___ Task material
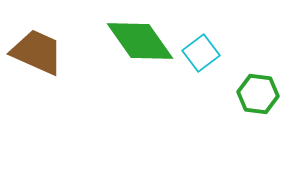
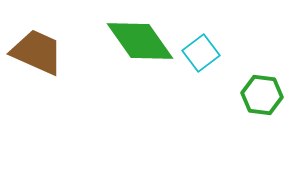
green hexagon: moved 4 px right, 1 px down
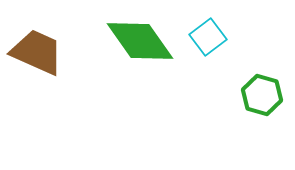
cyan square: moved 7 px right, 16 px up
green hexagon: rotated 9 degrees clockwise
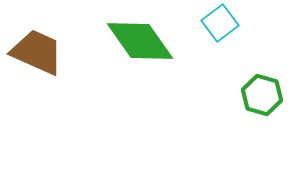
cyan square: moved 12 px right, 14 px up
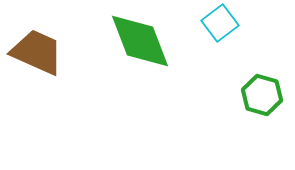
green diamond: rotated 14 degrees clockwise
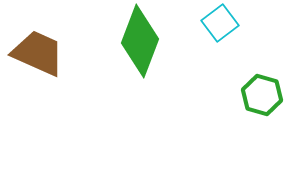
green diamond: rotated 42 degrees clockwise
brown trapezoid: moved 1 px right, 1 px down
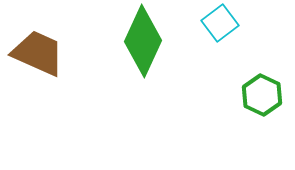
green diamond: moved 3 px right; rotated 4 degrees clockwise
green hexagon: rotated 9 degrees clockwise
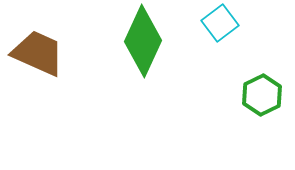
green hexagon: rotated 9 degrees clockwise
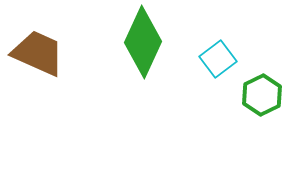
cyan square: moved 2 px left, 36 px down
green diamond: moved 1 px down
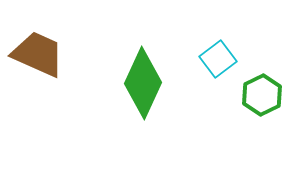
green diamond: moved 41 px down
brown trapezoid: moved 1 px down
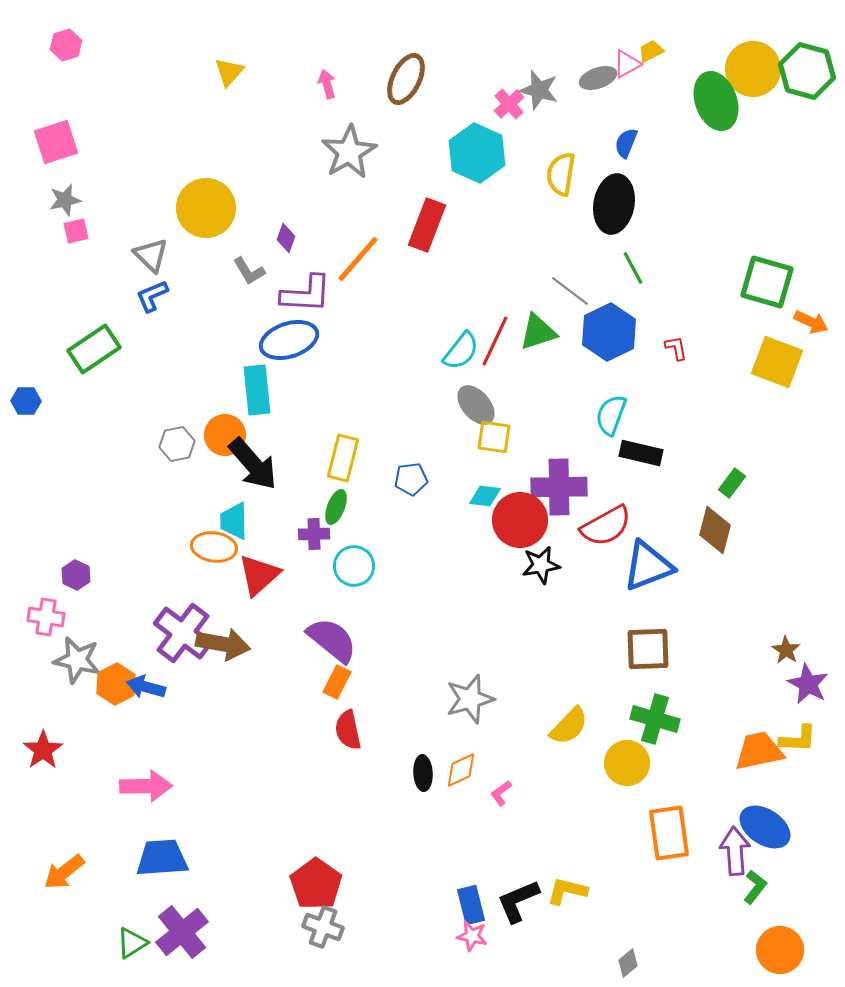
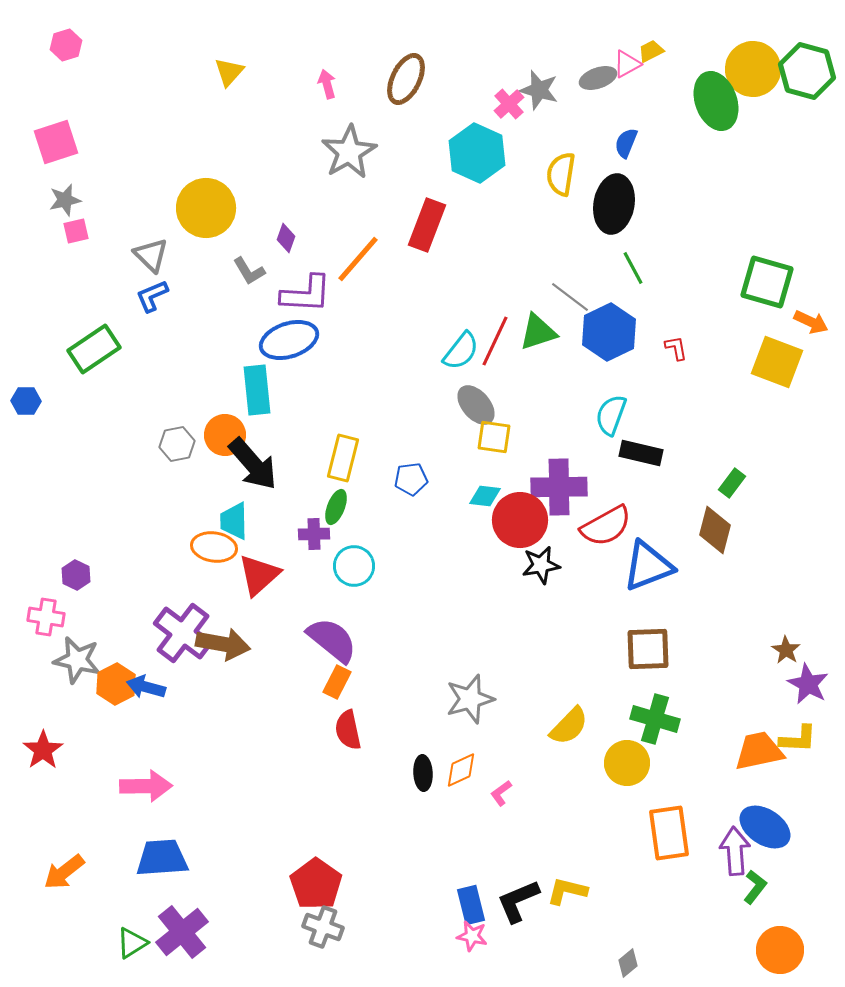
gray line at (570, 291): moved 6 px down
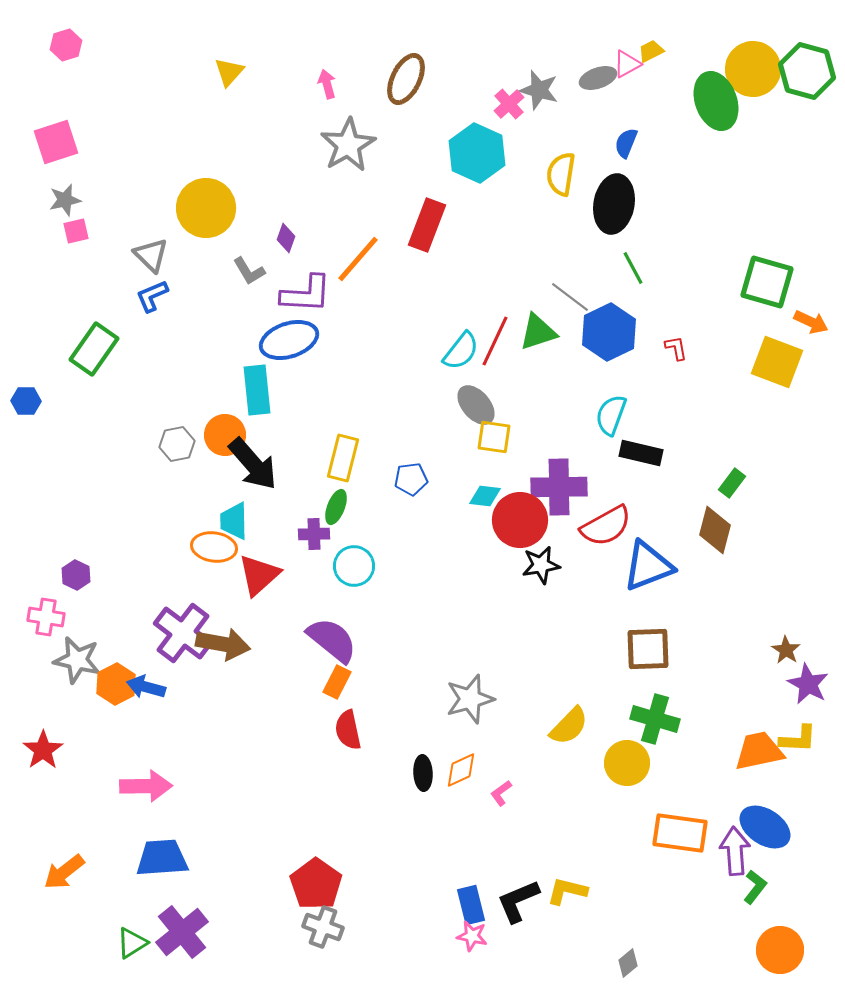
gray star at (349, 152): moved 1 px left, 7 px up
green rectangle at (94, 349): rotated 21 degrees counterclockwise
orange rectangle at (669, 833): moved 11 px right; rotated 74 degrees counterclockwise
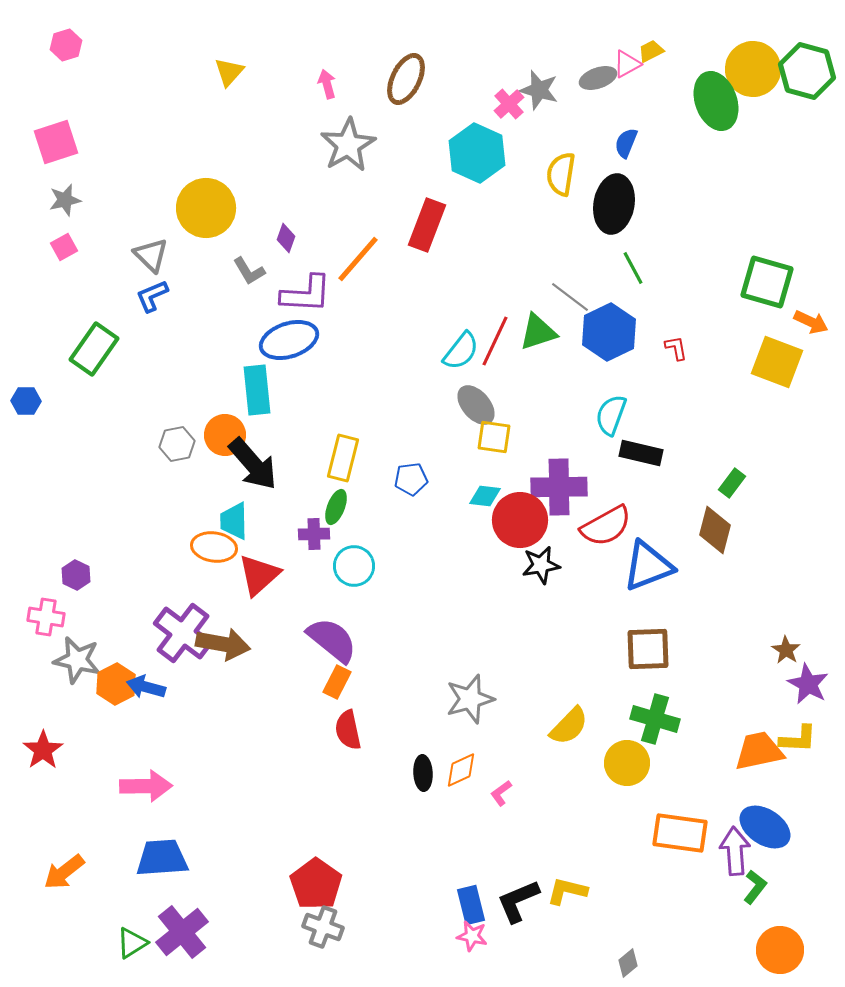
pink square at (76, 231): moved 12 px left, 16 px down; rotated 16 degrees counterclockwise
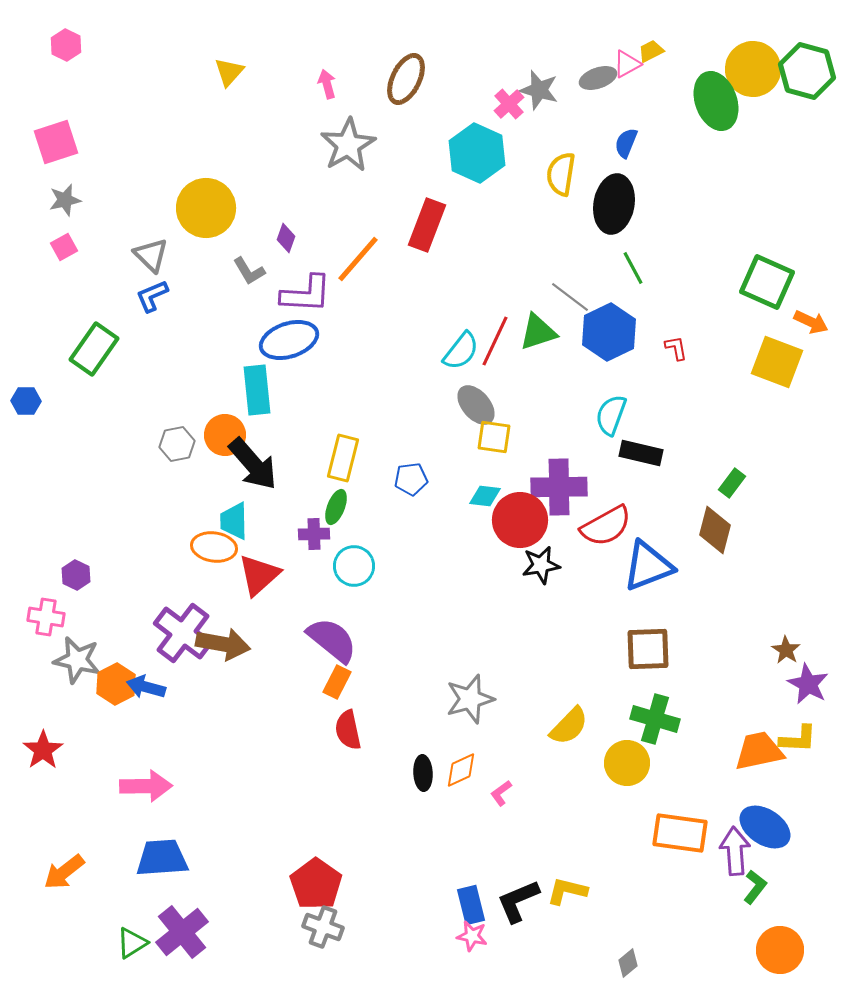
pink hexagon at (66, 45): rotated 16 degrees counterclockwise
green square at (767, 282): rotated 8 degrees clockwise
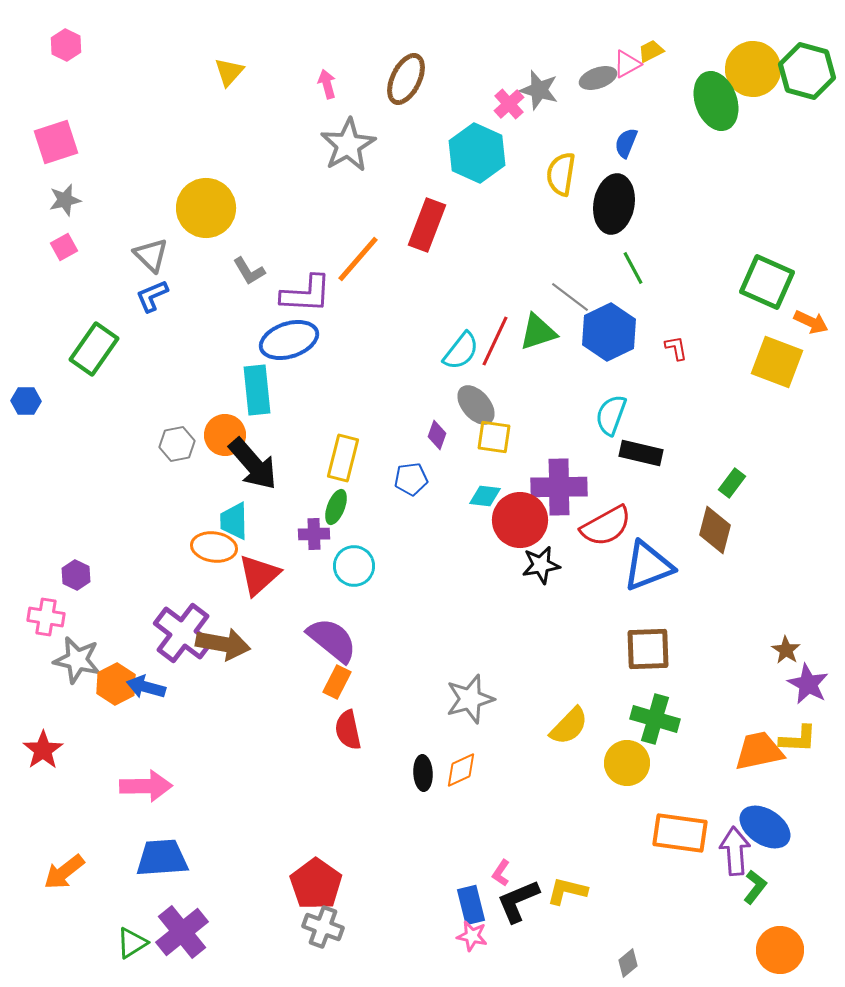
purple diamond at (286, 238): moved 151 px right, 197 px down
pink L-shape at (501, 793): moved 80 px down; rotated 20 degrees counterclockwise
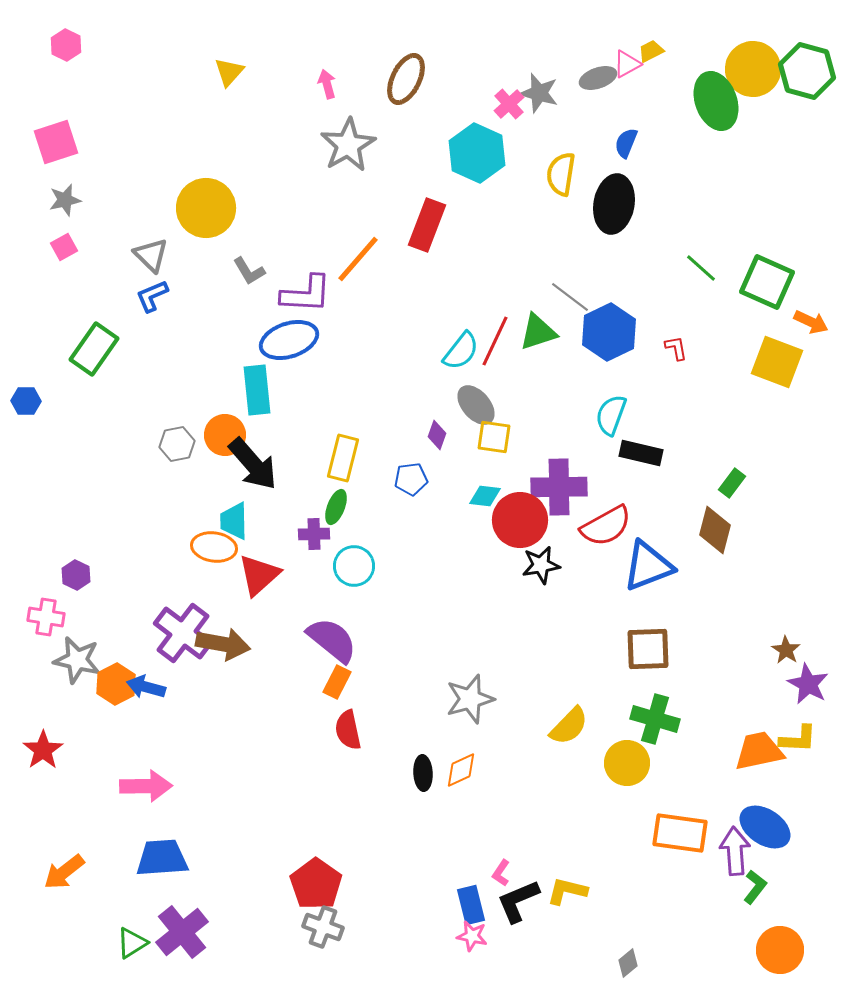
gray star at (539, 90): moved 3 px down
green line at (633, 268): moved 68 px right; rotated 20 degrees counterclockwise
______
Given task: Reproduce the lines starting at the one that contains "cyan square: moved 2 px left, 36 px down" and ending at the last line above, leaving out the pictures.

Output of the exercise:
cyan square: moved 2 px left, 36 px down
green diamond: moved 1 px down
green diamond: moved 41 px down
brown trapezoid: moved 1 px down
gray line at (570, 291): moved 6 px down
gray star at (349, 152): moved 1 px left, 7 px up
green rectangle at (94, 349): rotated 21 degrees counterclockwise
orange rectangle at (669, 833): moved 11 px right; rotated 74 degrees counterclockwise
pink square at (76, 231): moved 12 px left, 16 px down; rotated 16 degrees counterclockwise
pink hexagon at (66, 45): rotated 16 degrees counterclockwise
green square at (767, 282): rotated 8 degrees clockwise
purple diamond at (286, 238): moved 151 px right, 197 px down
pink L-shape at (501, 793): moved 80 px down; rotated 20 degrees counterclockwise
gray star at (539, 90): moved 3 px down
green line at (633, 268): moved 68 px right; rotated 20 degrees counterclockwise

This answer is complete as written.